**EXERCISE**
Each entry should be repeated exactly. Its pictures should not be.

Before-and-after object lists

═══

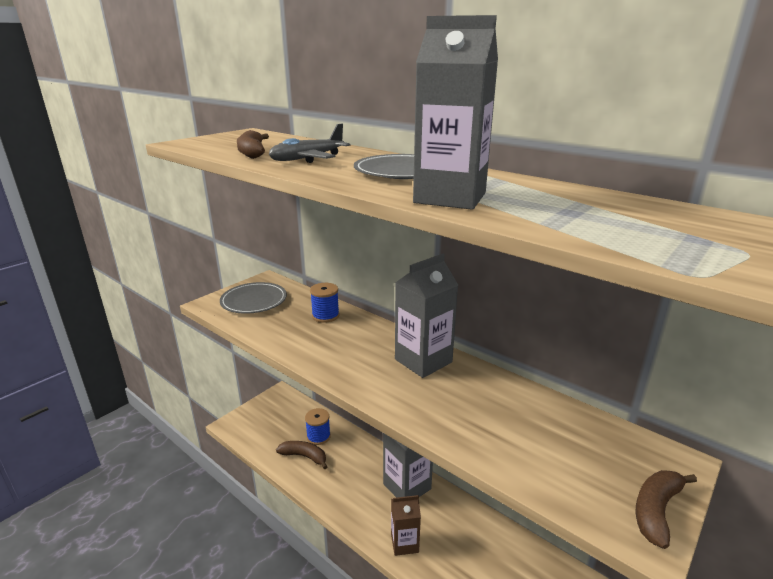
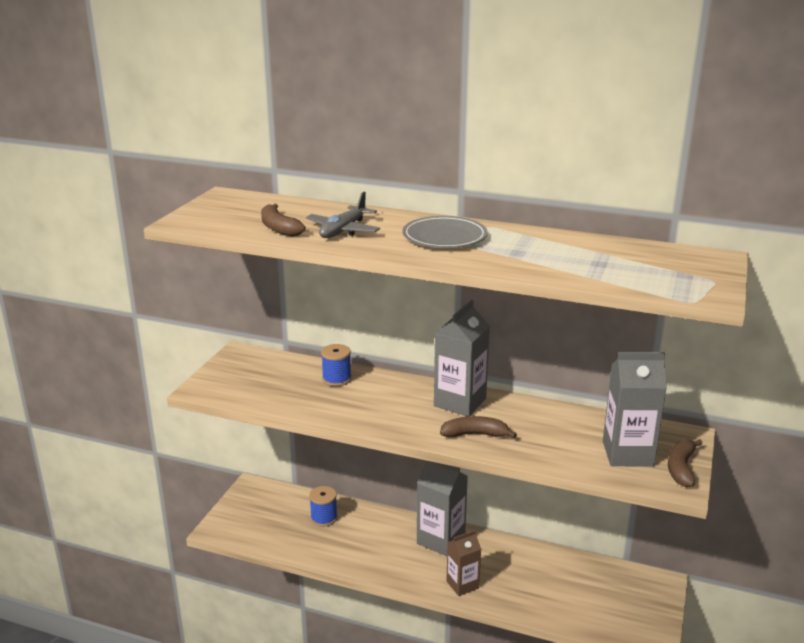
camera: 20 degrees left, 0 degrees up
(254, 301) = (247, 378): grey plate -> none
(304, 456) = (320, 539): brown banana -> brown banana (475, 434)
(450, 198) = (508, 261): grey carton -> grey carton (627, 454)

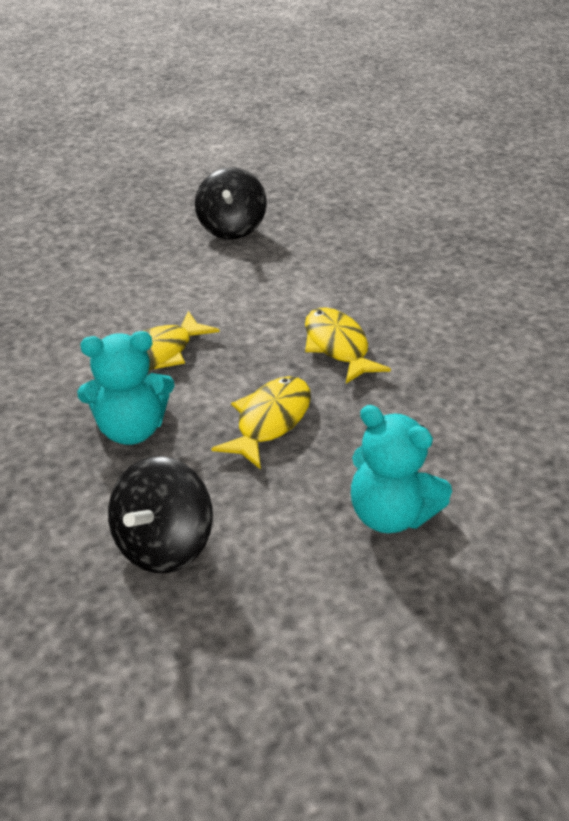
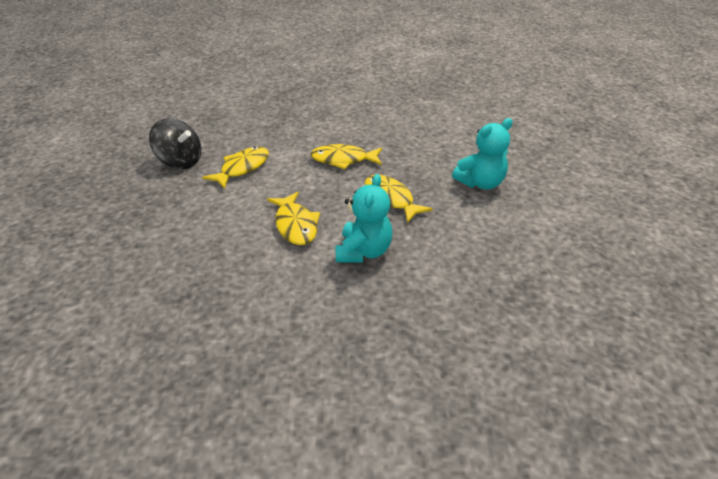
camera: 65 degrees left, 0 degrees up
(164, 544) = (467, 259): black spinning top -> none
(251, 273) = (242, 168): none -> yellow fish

═══

**RESULT FOR THIS TASK**
camera: 20 degrees left, 0 degrees up
(254, 301) = (247, 378): grey plate -> none
(304, 456) = (320, 539): brown banana -> brown banana (475, 434)
(450, 198) = (508, 261): grey carton -> grey carton (627, 454)

camera: 65 degrees left, 0 degrees up
(164, 544) = (467, 259): black spinning top -> none
(251, 273) = (242, 168): none -> yellow fish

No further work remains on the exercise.